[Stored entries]
>>>

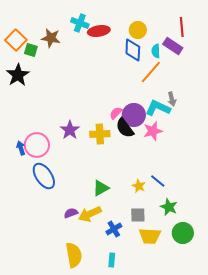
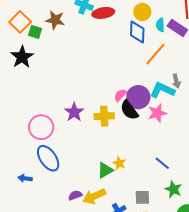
cyan semicircle: (156, 51) -> (160, 25), moved
blue arrow: (21, 148) -> (25, 178), moved, turned -64
yellow star: (139, 186) -> (119, 163), moved

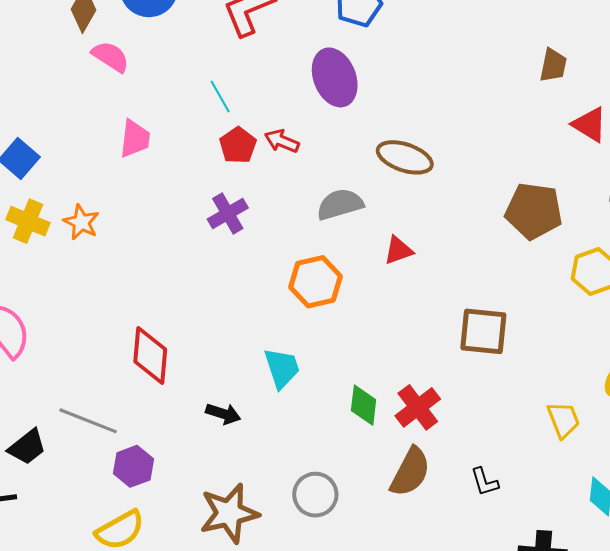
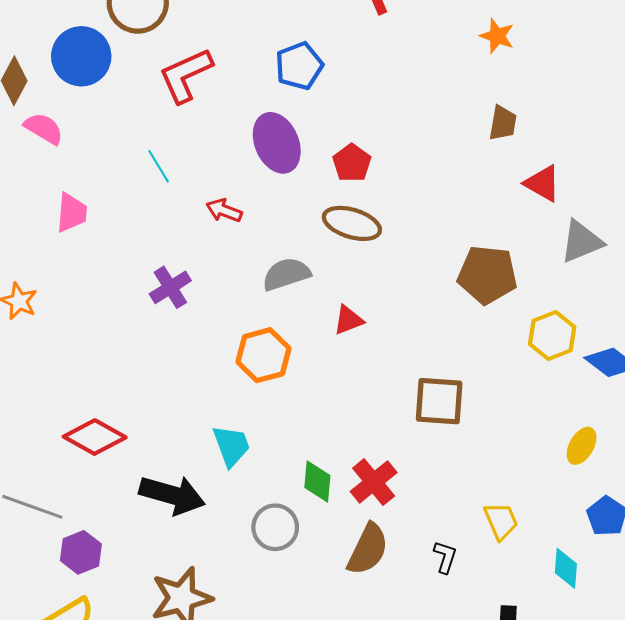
red pentagon: (238, 145) -> (352, 163), moved
red diamond: (150, 356) -> (95, 437), turned -64
black arrow: (223, 414) -> (172, 495), size x1.8
yellow trapezoid: (563, 420) -> (501, 521), moved
black L-shape: (485, 482) -> (445, 557), turned -144
gray circle: (315, 495) -> (275, 527), moved

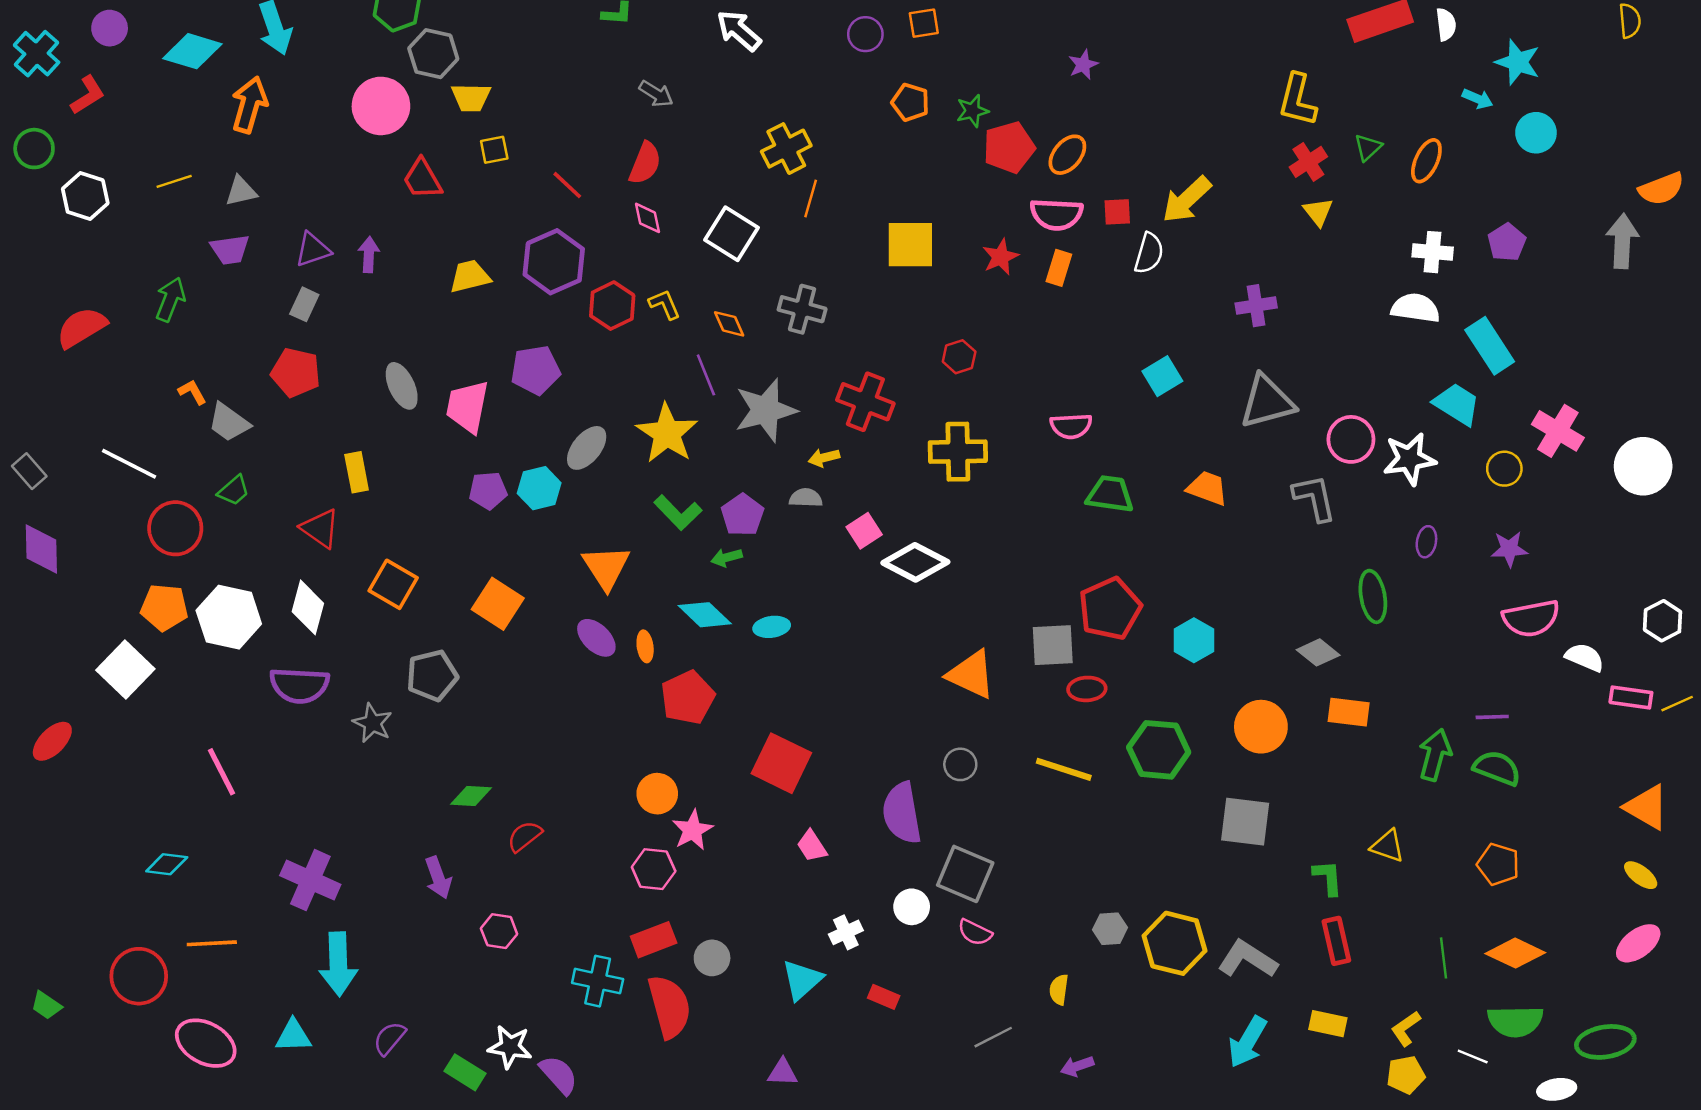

<<<

### Work to complete
Exactly the lines from the one with "yellow star: (139, 186) -> (119, 163), moved" through the end of the entries above must be written out, and no pictures may be included.

### Completed exercise
yellow star: (139, 186) -> (119, 163), moved

red pentagon: (238, 145) -> (352, 163), moved
red diamond: (150, 356) -> (95, 437), turned -64
black arrow: (223, 414) -> (172, 495), size x1.8
yellow trapezoid: (563, 420) -> (501, 521), moved
black L-shape: (485, 482) -> (445, 557), turned -144
gray circle: (315, 495) -> (275, 527), moved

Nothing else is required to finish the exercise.